— What is needed —
Print a faithful copy of the data below, word for word, with the pictures left out.
****************
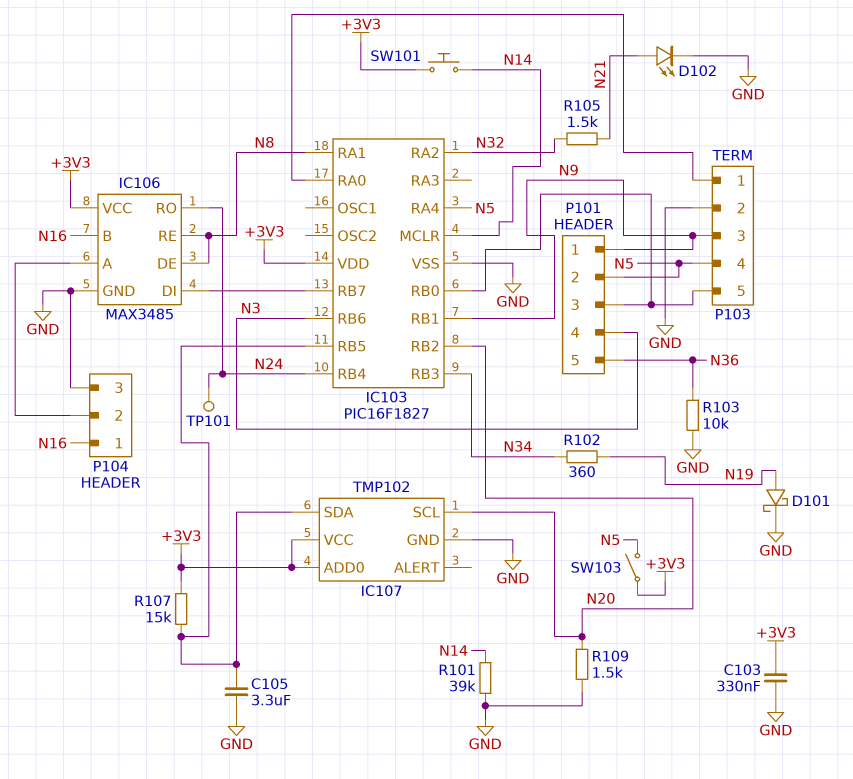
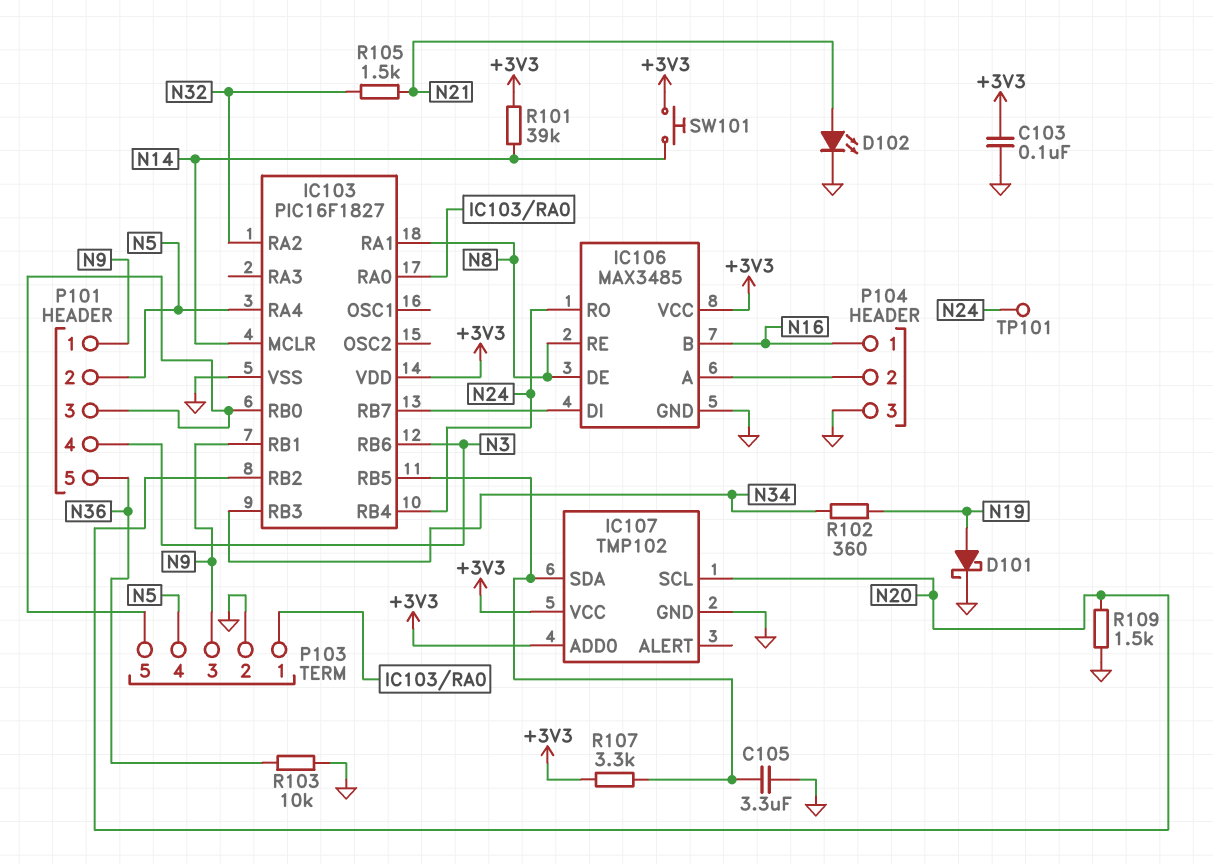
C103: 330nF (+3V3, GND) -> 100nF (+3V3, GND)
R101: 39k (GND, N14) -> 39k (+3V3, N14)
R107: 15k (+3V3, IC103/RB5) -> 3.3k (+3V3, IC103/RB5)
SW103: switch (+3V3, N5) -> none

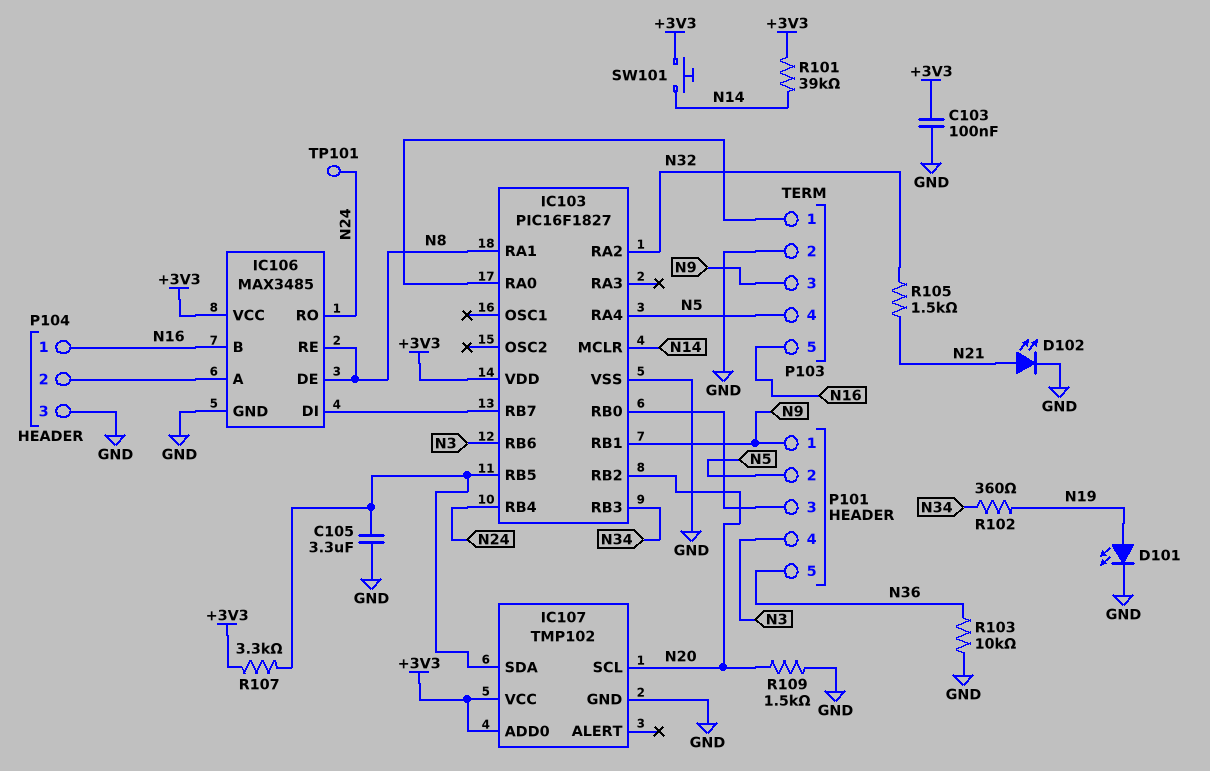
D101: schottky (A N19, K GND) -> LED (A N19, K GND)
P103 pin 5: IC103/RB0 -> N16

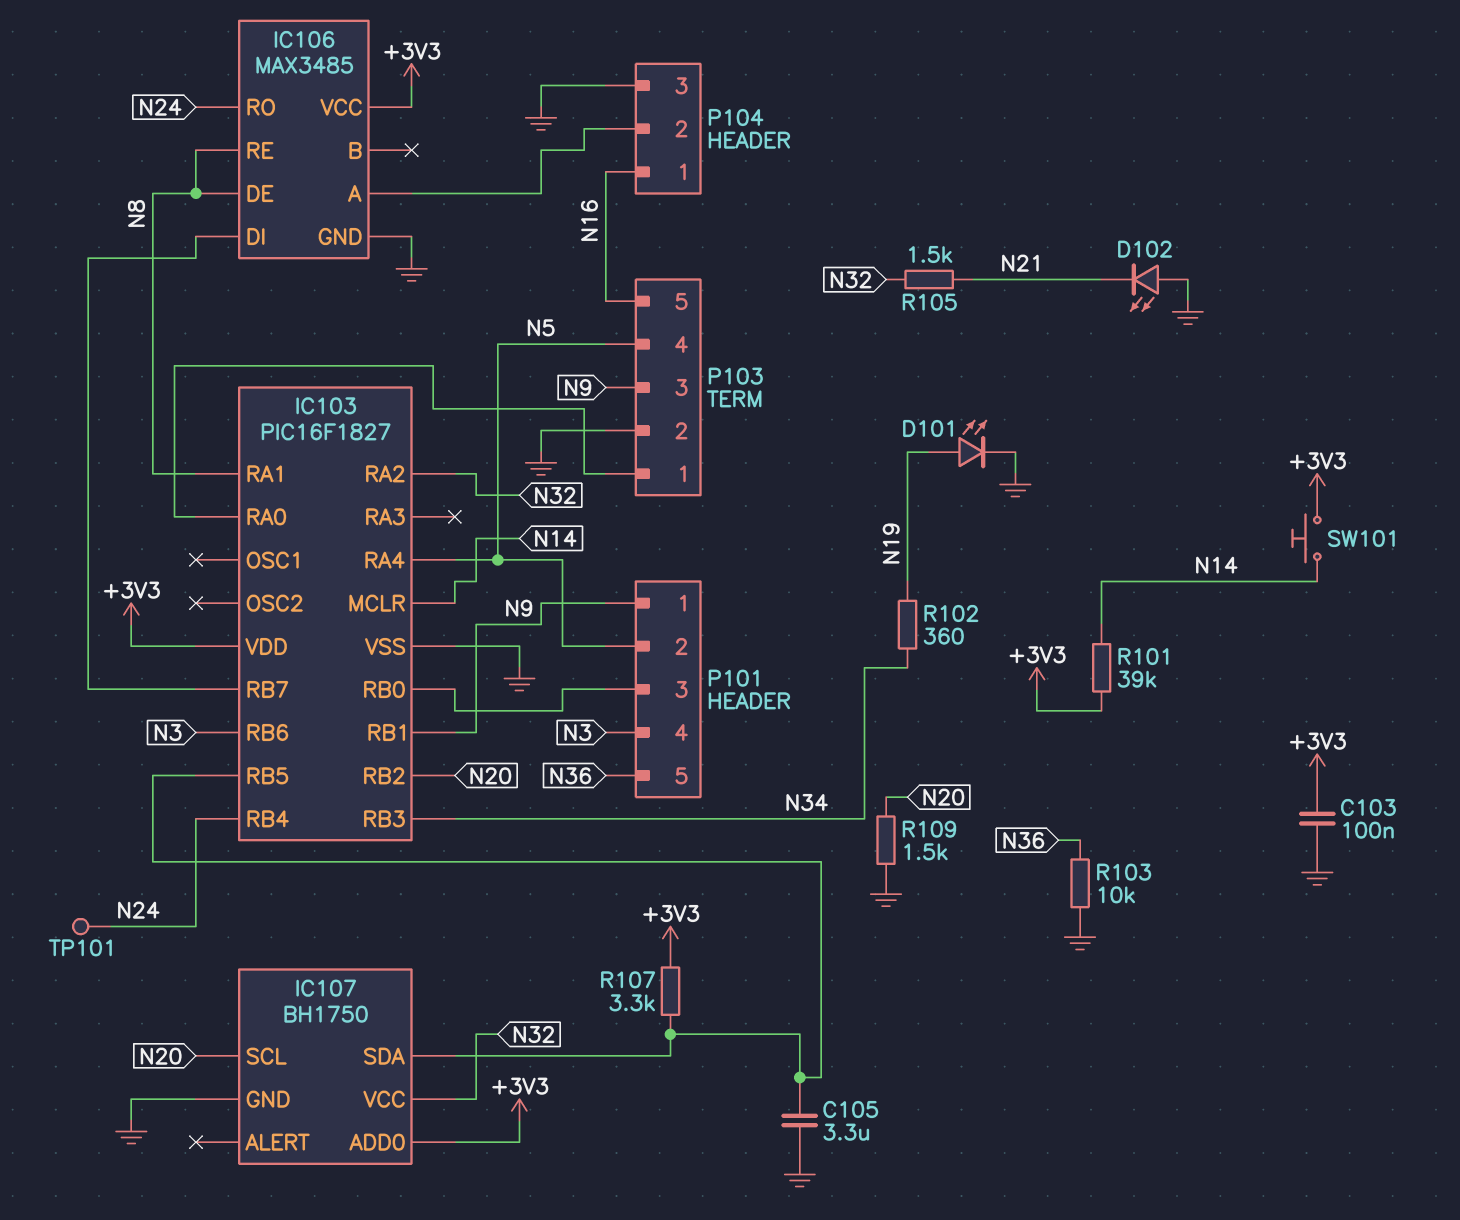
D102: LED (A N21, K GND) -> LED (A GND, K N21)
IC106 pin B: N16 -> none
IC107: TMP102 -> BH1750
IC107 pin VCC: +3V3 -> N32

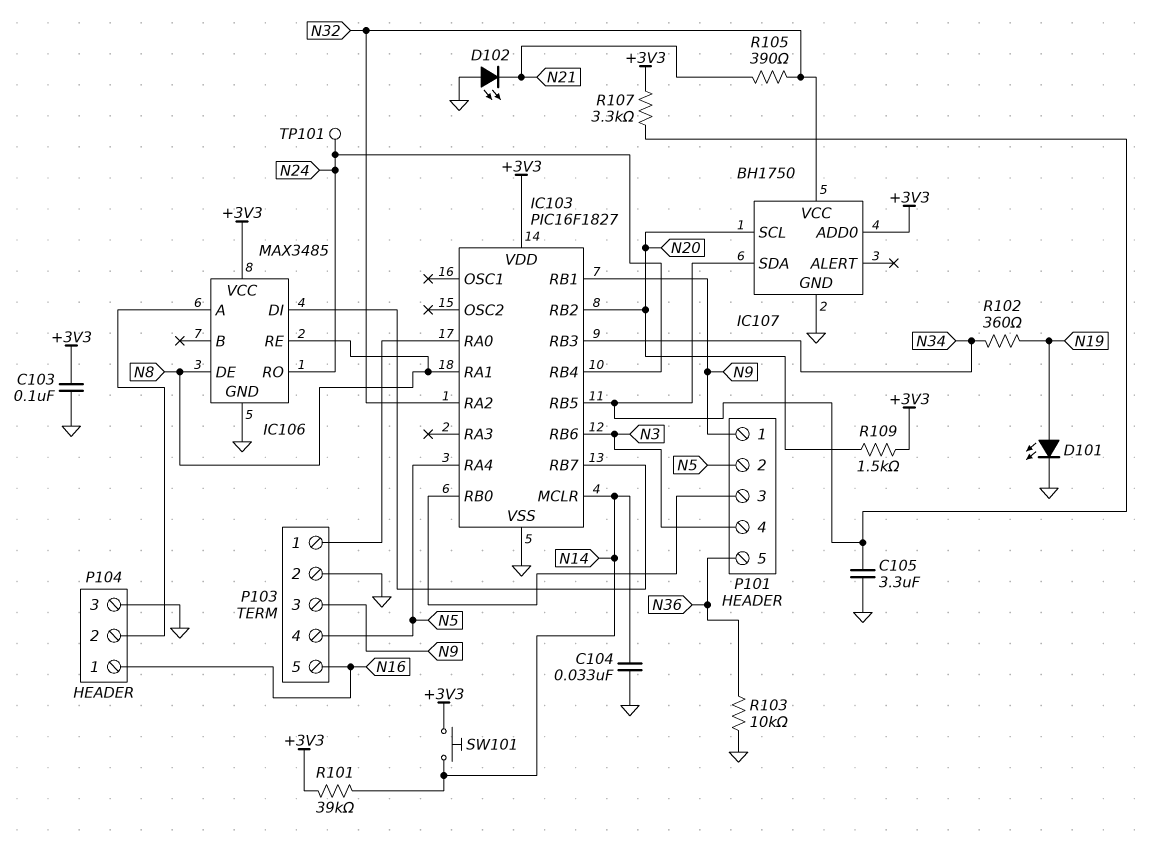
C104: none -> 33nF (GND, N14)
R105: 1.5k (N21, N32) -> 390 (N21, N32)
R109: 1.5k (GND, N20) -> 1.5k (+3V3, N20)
****************
— Written solution —
C103: 330nF (+3V3, GND) -> 100nF (+3V3, GND)
R101: 39k (GND, N14) -> 39k (+3V3, N14)
R107: 15k (+3V3, IC103/RB5) -> 3.3k (+3V3, IC103/RB5)
SW103: switch (+3V3, N5) -> none

D101: schottky (A N19, K GND) -> LED (A N19, K GND)
P103 pin 5: IC103/RB0 -> N16

D102: LED (A N21, K GND) -> LED (A GND, K N21)
IC106 pin B: N16 -> none
IC107: TMP102 -> BH1750
IC107 pin VCC: +3V3 -> N32

C104: none -> 33nF (GND, N14)
R105: 1.5k (N21, N32) -> 390 (N21, N32)
R109: 1.5k (GND, N20) -> 1.5k (+3V3, N20)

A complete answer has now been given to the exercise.